* [Problem to solve]: Among the lines below, the one containing "green rolling pin" opens the range and the one containing "orange eraser [359,404,395,479] -> none" closes it. Print that range exactly, without the pictures.

* [Source material]:
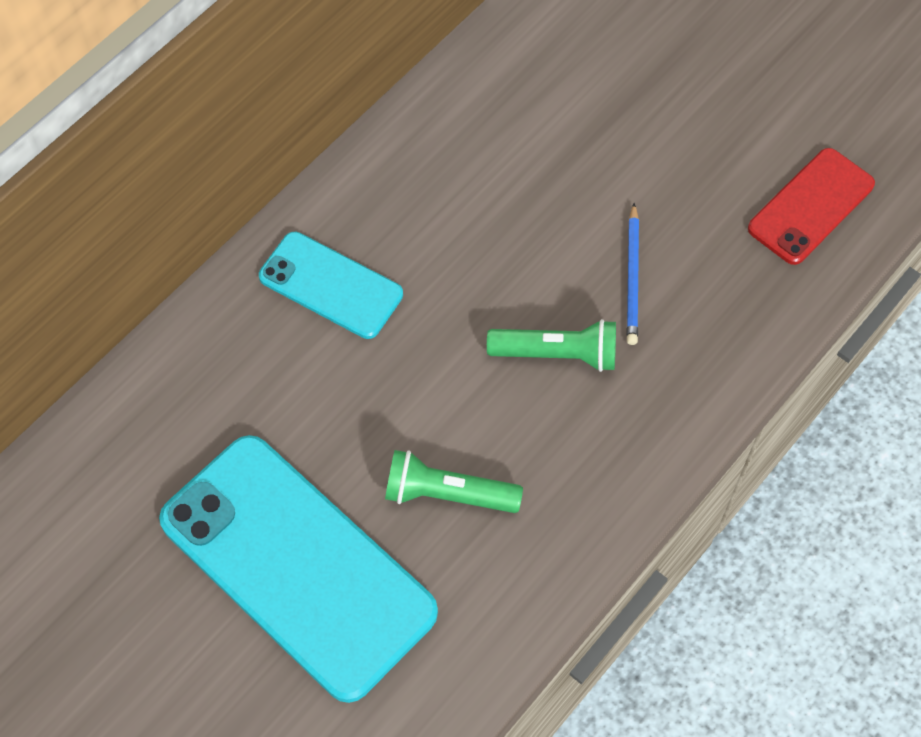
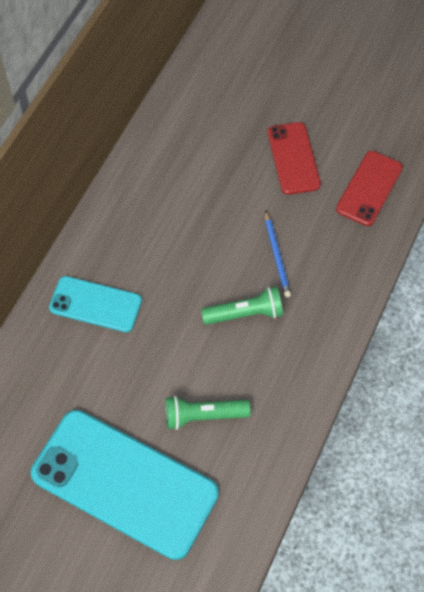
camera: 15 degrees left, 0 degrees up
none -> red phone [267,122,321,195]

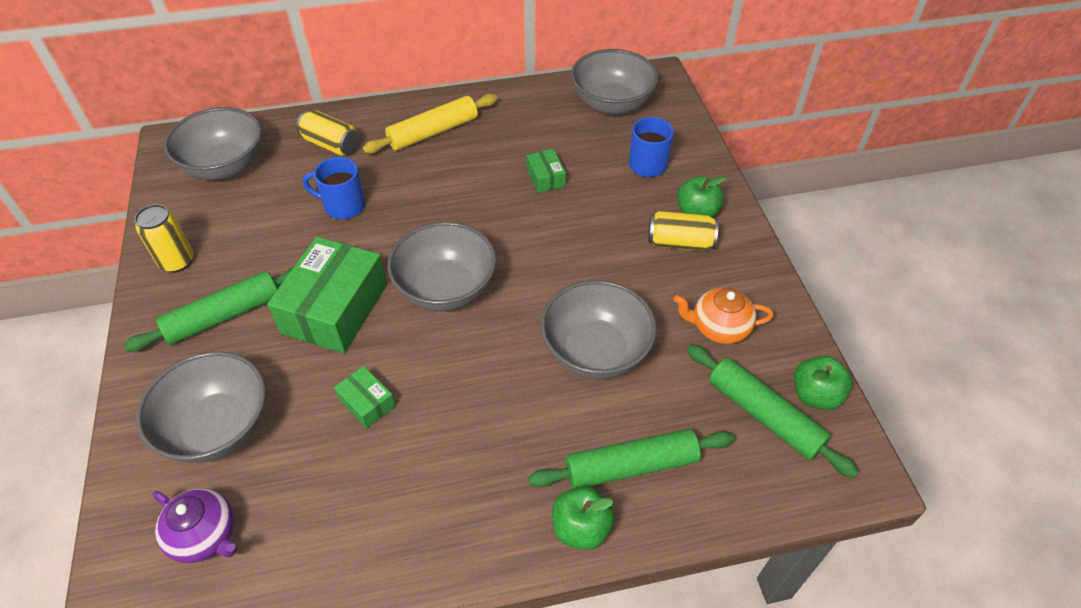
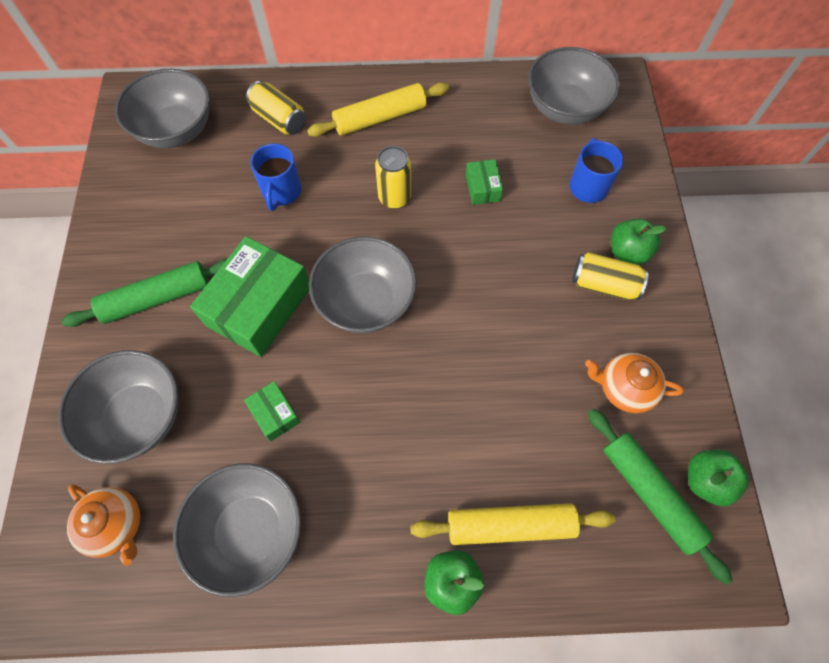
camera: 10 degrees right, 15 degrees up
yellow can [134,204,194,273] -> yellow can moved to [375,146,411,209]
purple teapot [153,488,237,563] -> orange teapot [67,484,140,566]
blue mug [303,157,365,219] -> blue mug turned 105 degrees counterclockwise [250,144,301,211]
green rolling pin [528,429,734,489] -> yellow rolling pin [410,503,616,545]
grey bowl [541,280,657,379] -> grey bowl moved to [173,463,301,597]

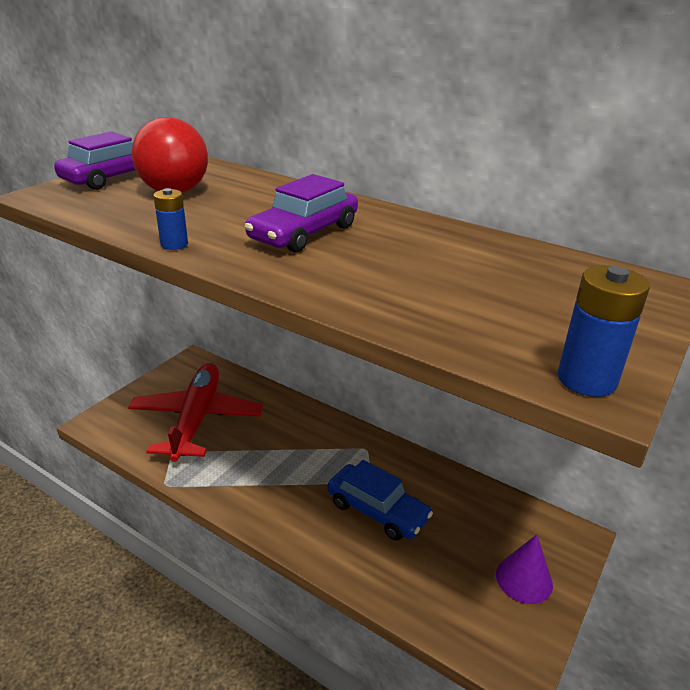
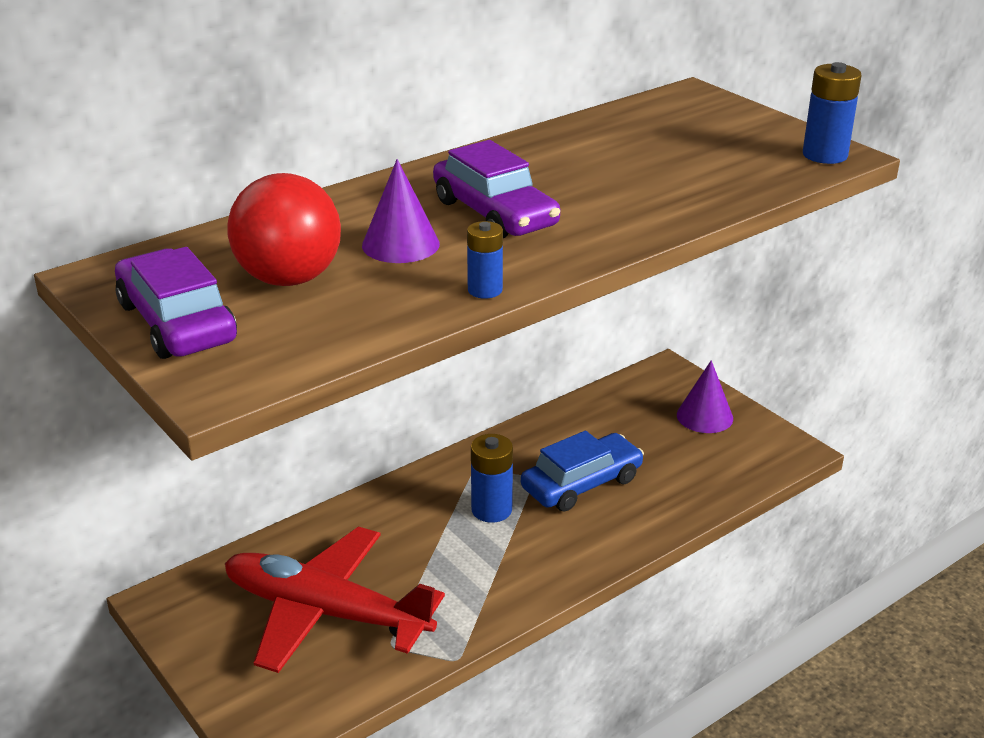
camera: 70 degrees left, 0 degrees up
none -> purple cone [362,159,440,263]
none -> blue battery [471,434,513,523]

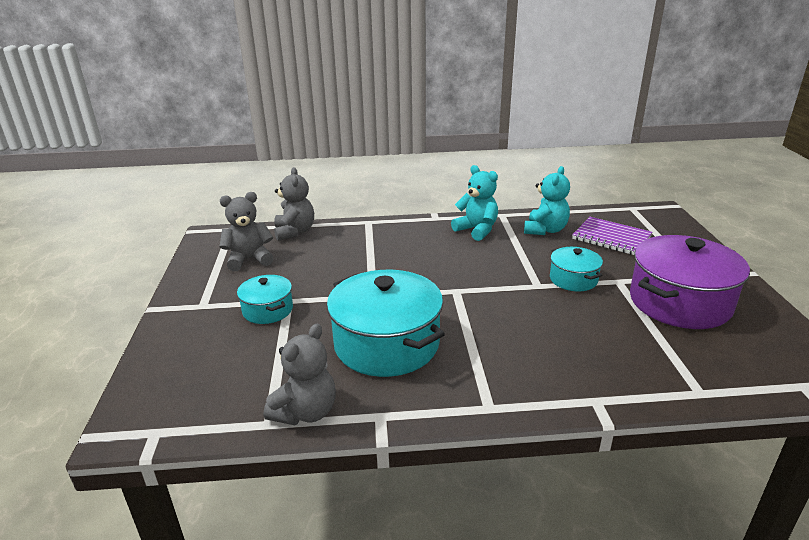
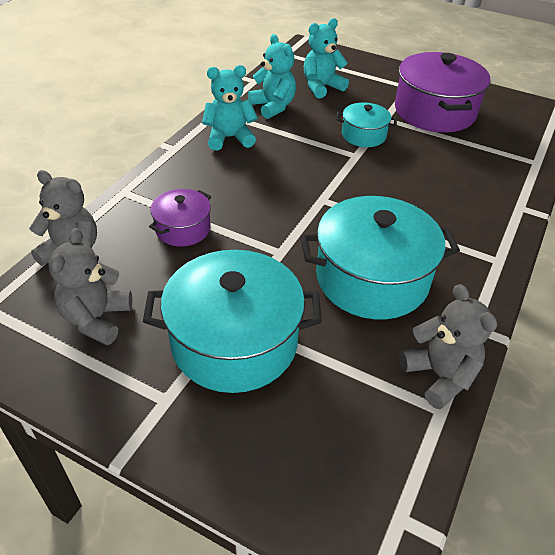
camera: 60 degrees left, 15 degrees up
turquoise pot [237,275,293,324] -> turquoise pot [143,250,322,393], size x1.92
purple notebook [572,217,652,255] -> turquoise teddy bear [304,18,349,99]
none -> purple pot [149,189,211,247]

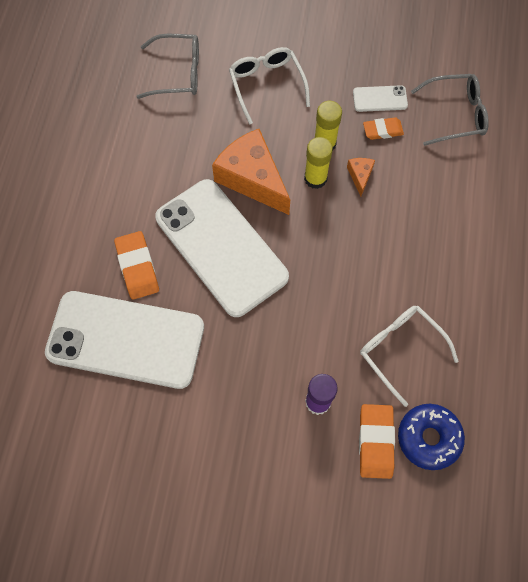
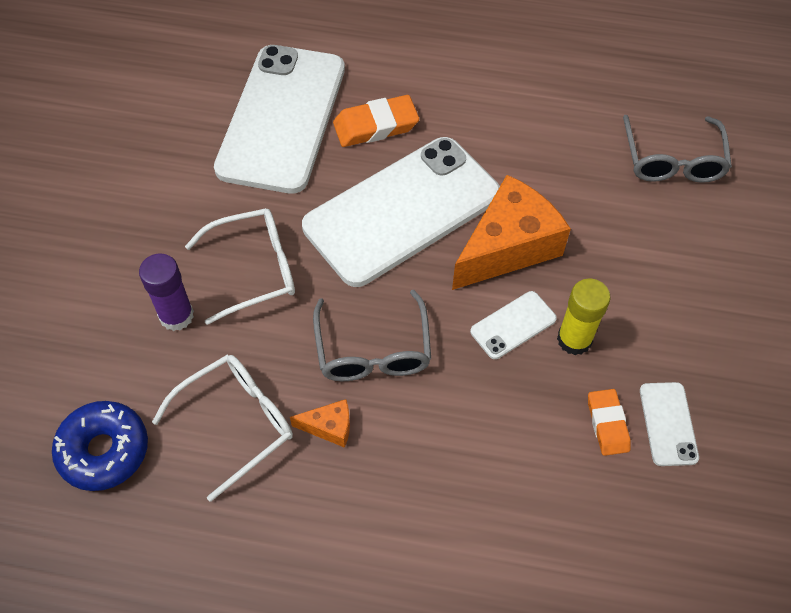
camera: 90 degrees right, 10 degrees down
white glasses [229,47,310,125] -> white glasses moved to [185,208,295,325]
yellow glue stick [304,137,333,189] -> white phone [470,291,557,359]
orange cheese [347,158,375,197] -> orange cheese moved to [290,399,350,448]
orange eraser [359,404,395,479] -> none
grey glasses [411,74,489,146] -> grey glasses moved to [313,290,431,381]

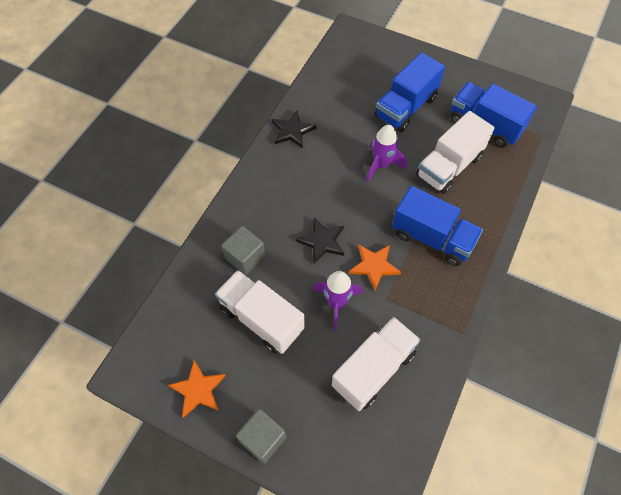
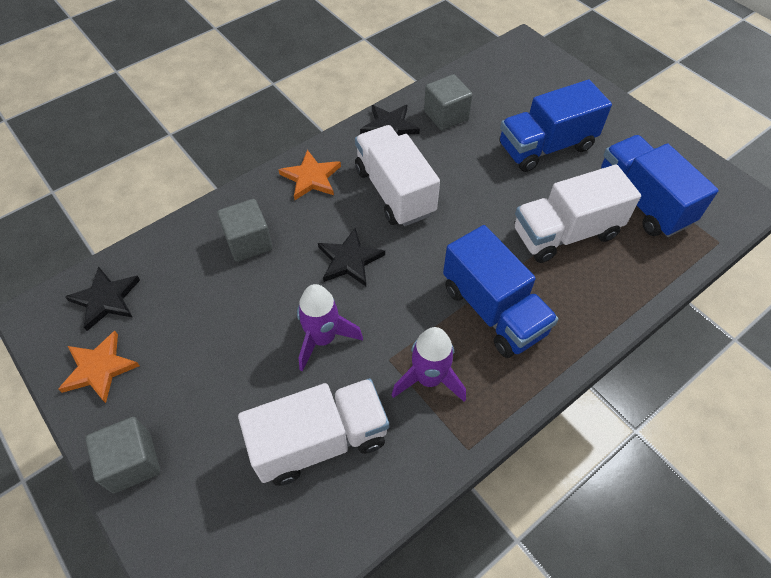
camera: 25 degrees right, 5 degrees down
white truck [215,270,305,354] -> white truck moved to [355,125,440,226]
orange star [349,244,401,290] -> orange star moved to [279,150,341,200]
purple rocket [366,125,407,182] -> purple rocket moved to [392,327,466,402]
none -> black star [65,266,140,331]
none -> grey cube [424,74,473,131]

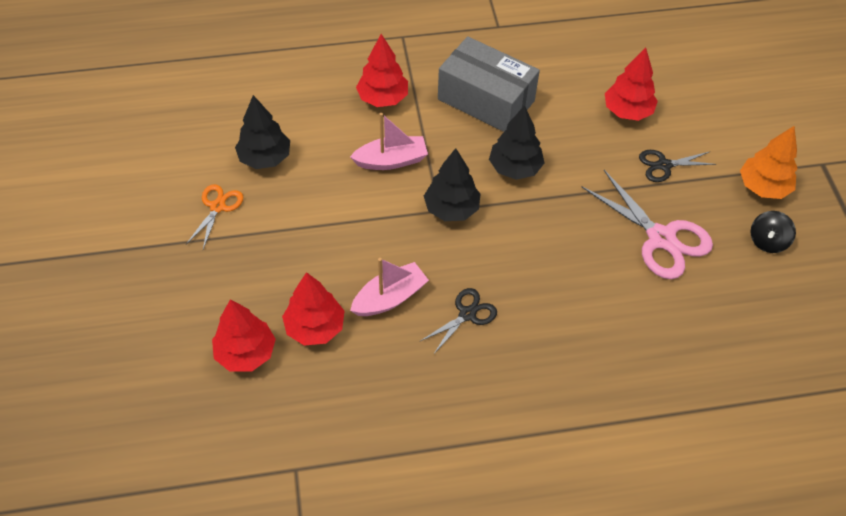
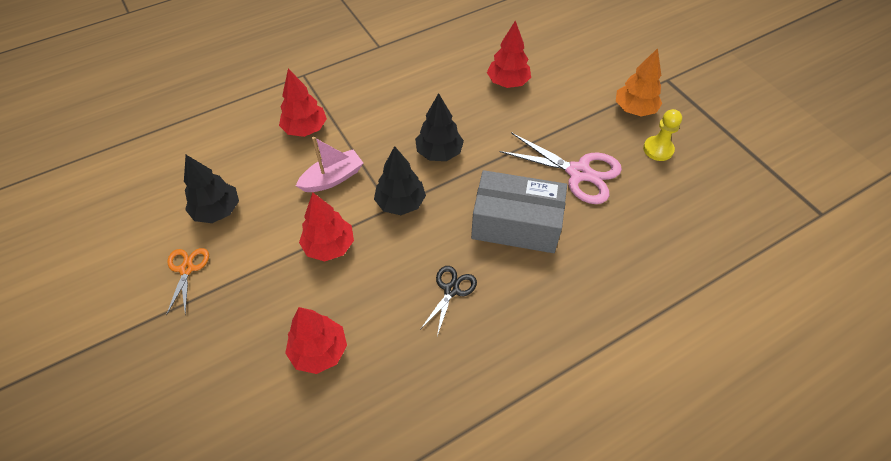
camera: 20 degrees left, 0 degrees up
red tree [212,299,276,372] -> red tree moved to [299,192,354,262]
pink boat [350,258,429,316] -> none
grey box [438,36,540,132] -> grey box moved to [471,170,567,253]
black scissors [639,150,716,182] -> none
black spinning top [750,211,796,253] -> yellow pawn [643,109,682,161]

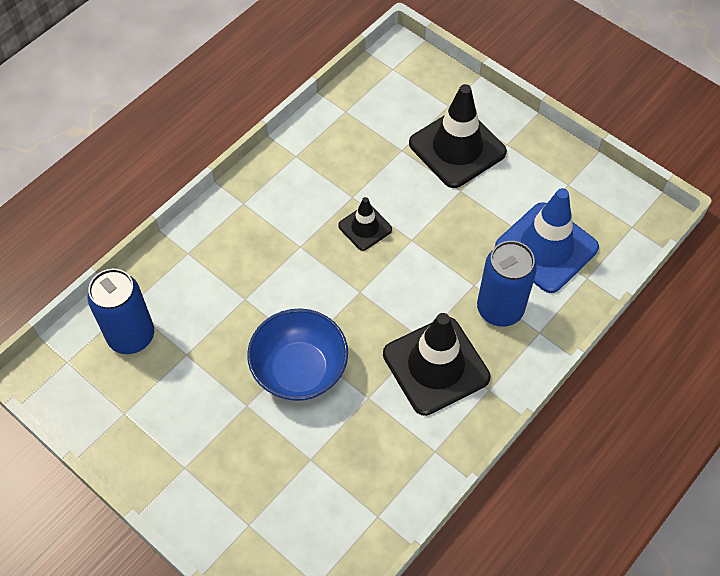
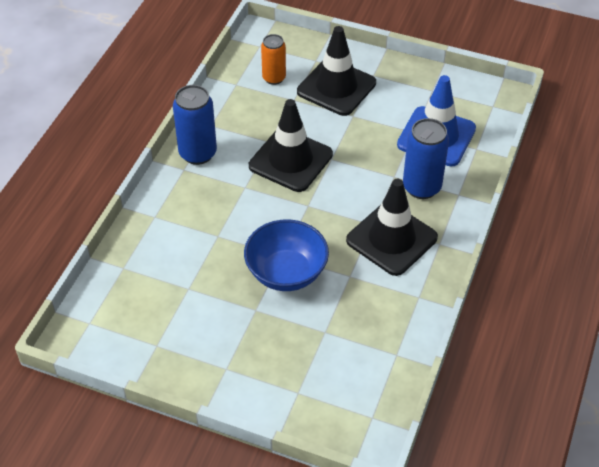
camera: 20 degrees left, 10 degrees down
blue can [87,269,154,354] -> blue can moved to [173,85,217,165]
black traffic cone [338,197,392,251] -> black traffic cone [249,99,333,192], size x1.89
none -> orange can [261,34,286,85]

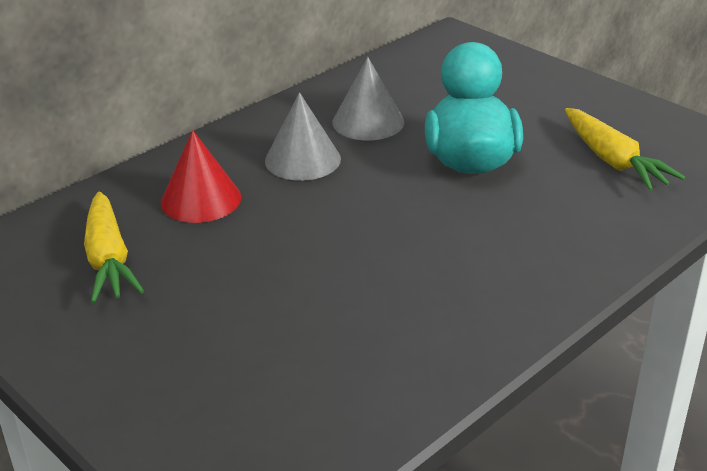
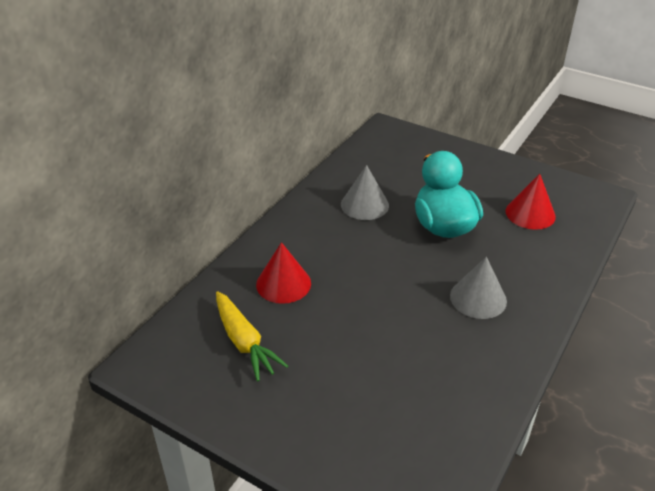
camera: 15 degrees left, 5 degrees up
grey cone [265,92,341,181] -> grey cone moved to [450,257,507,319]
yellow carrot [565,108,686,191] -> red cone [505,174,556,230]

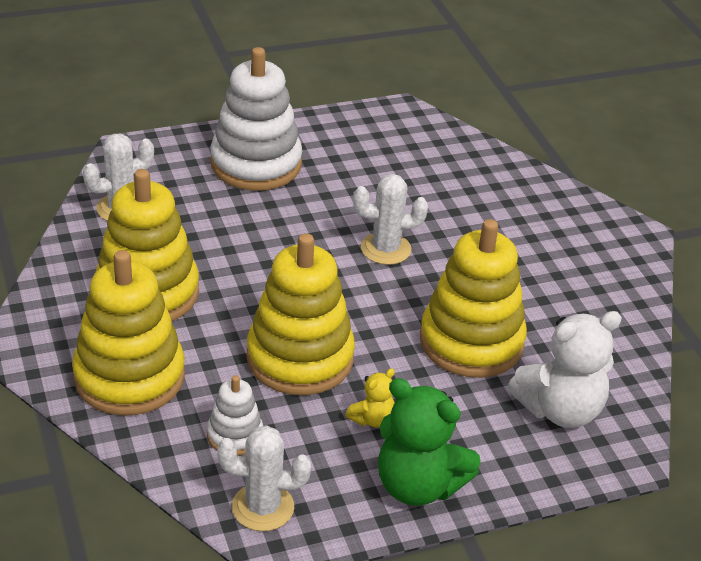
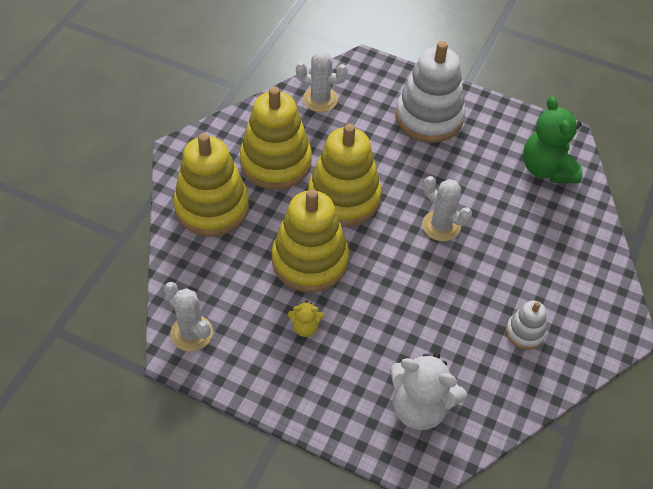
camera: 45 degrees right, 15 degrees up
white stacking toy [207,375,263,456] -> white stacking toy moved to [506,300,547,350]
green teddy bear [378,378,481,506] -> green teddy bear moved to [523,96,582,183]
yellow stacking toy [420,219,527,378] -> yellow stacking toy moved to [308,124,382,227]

* [Answer to this exercise]:
green rolling pin [528,429,734,489] -> yellow rolling pin [410,503,616,545]
grey bowl [541,280,657,379] -> grey bowl moved to [173,463,301,597]

camera: 70 degrees left, 0 degrees up
none -> purple cone [362,159,440,263]
none -> blue battery [471,434,513,523]

camera: 60 degrees left, 15 degrees up
turquoise pot [237,275,293,324] -> turquoise pot [143,250,322,393], size x1.92
purple notebook [572,217,652,255] -> turquoise teddy bear [304,18,349,99]
none -> purple pot [149,189,211,247]

camera: 90 degrees right, 10 degrees down
white glasses [229,47,310,125] -> white glasses moved to [185,208,295,325]
yellow glue stick [304,137,333,189] -> white phone [470,291,557,359]
orange cheese [347,158,375,197] -> orange cheese moved to [290,399,350,448]
orange eraser [359,404,395,479] -> none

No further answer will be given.